DIRECTIONS FOR THIS TASK:
Turn the entries below, starting at the line that contains "Trace the roads" and ending at the line that contains "road 3 (residential): [(411,511),(418,493),(511,455)]", into a numbered list with no blank lines. Leave the pictures out of the list.

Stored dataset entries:
- - -
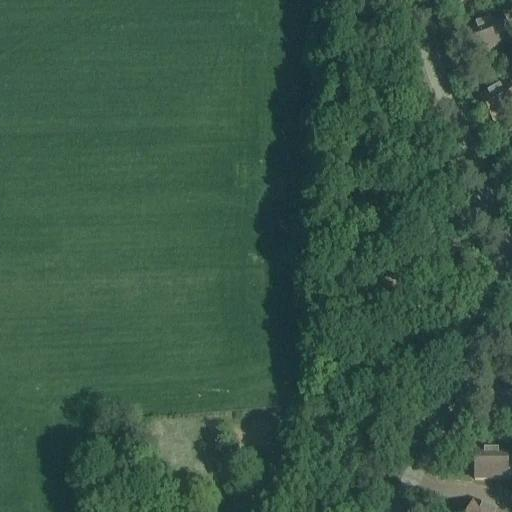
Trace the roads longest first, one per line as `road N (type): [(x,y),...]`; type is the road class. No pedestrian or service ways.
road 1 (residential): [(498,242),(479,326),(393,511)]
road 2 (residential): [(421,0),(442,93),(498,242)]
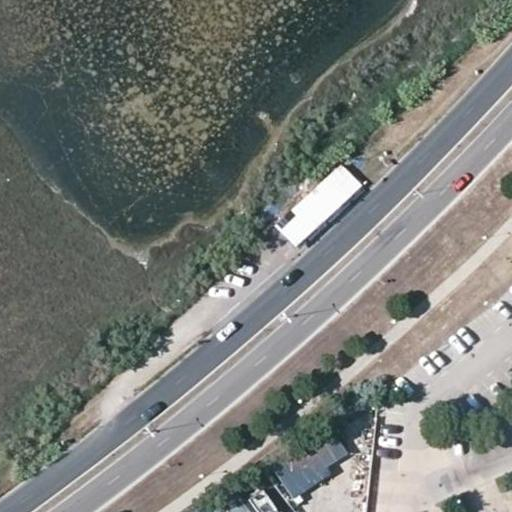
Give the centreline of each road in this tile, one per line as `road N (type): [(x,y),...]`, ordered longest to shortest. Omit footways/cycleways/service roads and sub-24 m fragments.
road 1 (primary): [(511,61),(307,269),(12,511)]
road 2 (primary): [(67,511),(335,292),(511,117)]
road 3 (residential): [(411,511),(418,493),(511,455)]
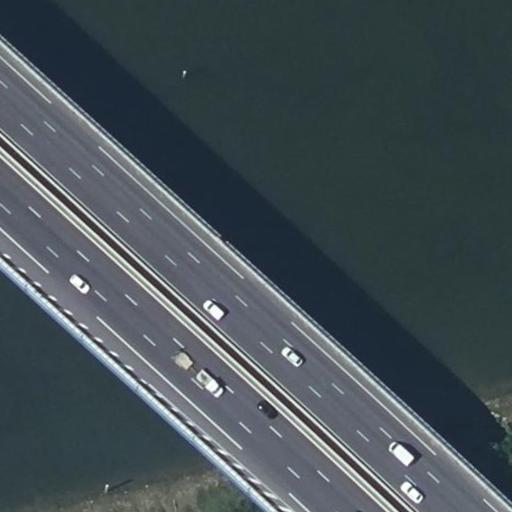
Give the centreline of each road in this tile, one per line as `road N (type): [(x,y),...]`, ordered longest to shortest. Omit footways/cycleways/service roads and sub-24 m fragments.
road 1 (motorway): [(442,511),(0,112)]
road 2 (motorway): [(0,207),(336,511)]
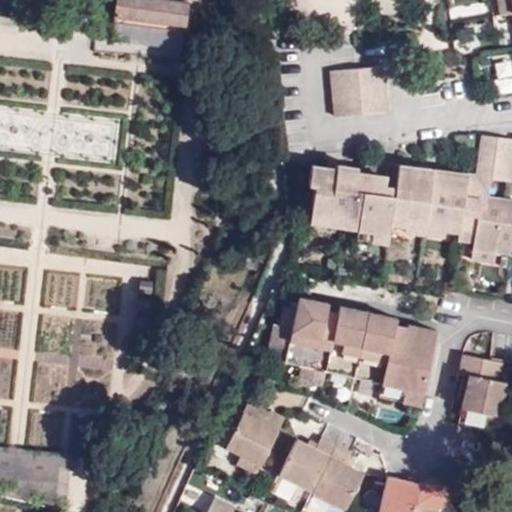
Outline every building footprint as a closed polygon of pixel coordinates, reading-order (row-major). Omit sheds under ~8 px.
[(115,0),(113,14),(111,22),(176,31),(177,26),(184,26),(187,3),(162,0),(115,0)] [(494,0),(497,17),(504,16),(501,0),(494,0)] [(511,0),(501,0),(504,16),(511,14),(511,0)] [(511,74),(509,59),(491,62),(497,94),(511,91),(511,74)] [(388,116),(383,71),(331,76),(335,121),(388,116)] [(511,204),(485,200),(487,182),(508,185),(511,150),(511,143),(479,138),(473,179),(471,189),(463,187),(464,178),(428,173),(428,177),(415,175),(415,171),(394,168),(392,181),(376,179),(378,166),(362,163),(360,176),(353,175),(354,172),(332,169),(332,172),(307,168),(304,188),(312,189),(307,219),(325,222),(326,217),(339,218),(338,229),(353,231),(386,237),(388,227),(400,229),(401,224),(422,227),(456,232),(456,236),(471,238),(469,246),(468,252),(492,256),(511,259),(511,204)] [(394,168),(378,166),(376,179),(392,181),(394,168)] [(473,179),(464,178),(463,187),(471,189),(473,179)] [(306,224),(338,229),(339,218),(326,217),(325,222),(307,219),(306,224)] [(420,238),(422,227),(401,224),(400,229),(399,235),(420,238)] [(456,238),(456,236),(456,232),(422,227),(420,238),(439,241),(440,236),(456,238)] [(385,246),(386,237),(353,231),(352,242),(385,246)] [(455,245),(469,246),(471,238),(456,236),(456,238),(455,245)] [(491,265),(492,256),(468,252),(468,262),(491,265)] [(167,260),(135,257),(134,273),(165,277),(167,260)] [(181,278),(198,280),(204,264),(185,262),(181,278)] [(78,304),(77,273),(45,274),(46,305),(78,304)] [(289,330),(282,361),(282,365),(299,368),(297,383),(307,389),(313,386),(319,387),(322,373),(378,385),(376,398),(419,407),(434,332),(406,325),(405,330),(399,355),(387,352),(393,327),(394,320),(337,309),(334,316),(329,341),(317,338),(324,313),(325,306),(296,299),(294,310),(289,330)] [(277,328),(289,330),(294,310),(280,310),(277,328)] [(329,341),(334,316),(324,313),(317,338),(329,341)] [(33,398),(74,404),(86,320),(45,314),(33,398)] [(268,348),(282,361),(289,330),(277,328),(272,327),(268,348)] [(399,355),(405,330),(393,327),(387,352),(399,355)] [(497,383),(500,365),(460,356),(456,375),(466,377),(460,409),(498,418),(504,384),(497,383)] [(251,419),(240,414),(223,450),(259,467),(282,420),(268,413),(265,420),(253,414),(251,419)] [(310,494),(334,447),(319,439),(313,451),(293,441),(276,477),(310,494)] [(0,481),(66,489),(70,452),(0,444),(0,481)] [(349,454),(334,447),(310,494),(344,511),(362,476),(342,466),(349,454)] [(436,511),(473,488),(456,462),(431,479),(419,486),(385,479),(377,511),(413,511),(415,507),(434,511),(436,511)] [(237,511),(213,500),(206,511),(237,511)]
- - -
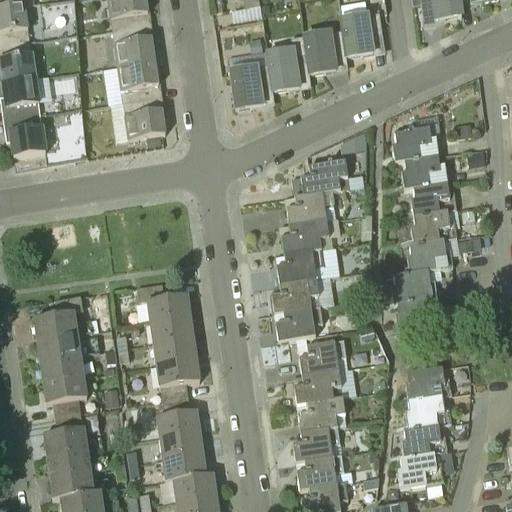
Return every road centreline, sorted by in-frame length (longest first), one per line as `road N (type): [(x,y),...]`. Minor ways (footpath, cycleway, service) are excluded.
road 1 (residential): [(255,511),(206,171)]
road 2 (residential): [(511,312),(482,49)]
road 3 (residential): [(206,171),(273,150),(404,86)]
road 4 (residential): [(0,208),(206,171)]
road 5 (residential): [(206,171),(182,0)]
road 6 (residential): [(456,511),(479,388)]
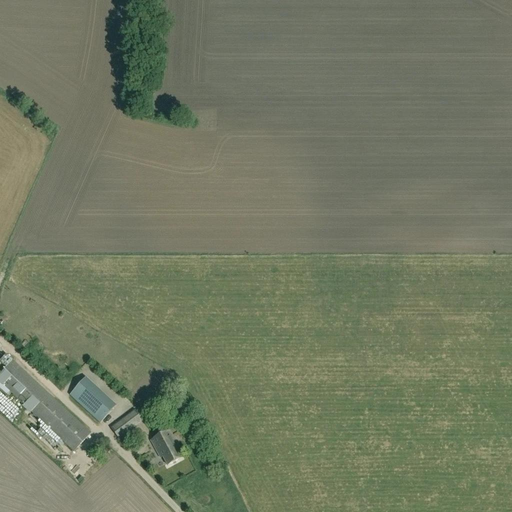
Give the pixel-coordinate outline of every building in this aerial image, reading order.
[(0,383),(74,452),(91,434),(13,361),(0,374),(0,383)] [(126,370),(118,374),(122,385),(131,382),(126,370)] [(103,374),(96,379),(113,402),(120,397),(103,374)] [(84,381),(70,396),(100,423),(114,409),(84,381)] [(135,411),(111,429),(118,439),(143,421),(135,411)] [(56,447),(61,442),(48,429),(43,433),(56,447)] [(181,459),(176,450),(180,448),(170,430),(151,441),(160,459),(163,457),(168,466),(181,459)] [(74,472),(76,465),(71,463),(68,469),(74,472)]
- - -
WRITTEN ANSWER:
1. Trace the roads longest first, one per line as `road N (type): [(x,y),...]`; type is the road class. No pedestrian or service ways.
2. road 1 (residential): [(498,242),(479,326),(393,511)]
3. road 2 (residential): [(421,0),(442,93),(498,242)]
4. Give the centreline of each road in this tile, one per line as `road N (type): [(x,y),...]`, ordered longest to shortest. Omit footways/cycleways/service roads and sub-24 m fragments.
5. road 1 (primary): [(511,61),(307,269),(12,511)]
6. road 2 (primary): [(67,511),(335,292),(511,117)]
7. road 3 (residential): [(411,511),(418,493),(511,455)]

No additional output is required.